## SUPPLIED INFORMATION
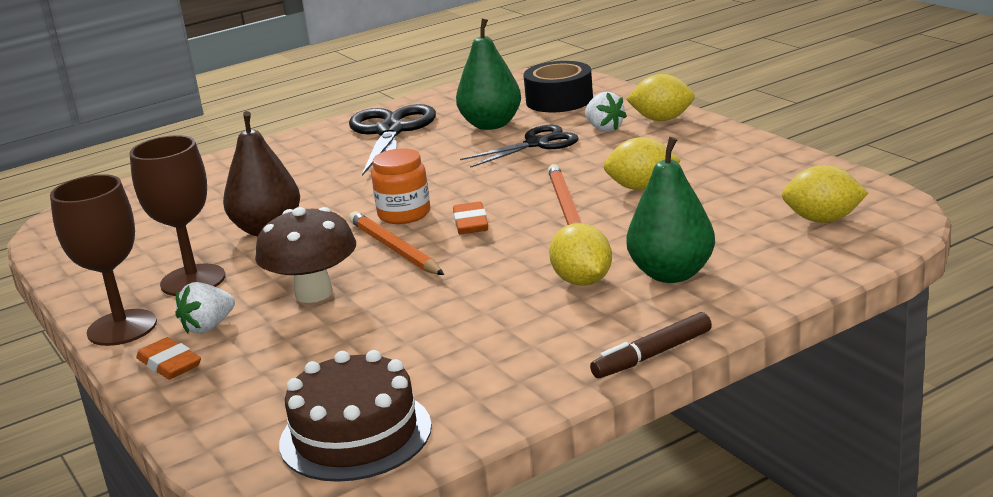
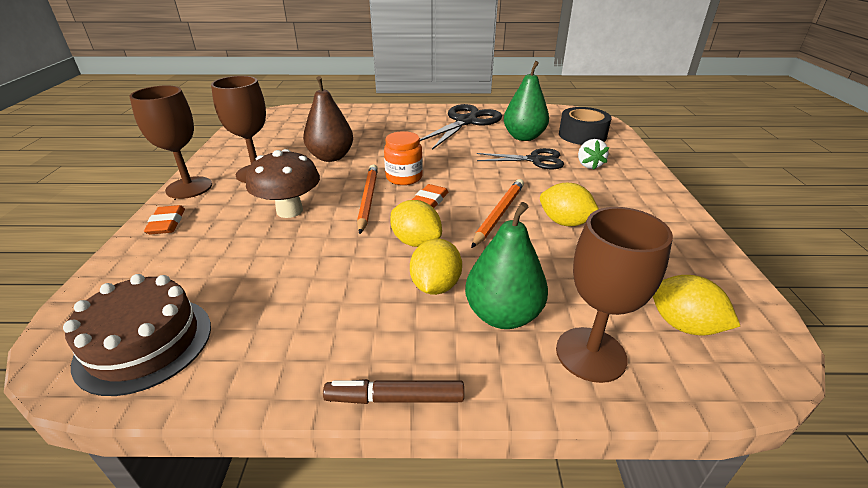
camera: 30 degrees right, 10 degrees up
white strawberry [175,282,235,334] -> none
yellow lemon [626,74,695,121] -> yellow lemon moved to [390,200,442,247]
none -> brown goblet [556,207,673,383]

## WHAT YOU HAVE TO DO
When the word "none" appears in a line of the listing, copy that line.

## RESPONSE BELOW
white strawberry [175,282,235,334] -> none
none -> brown goblet [556,207,673,383]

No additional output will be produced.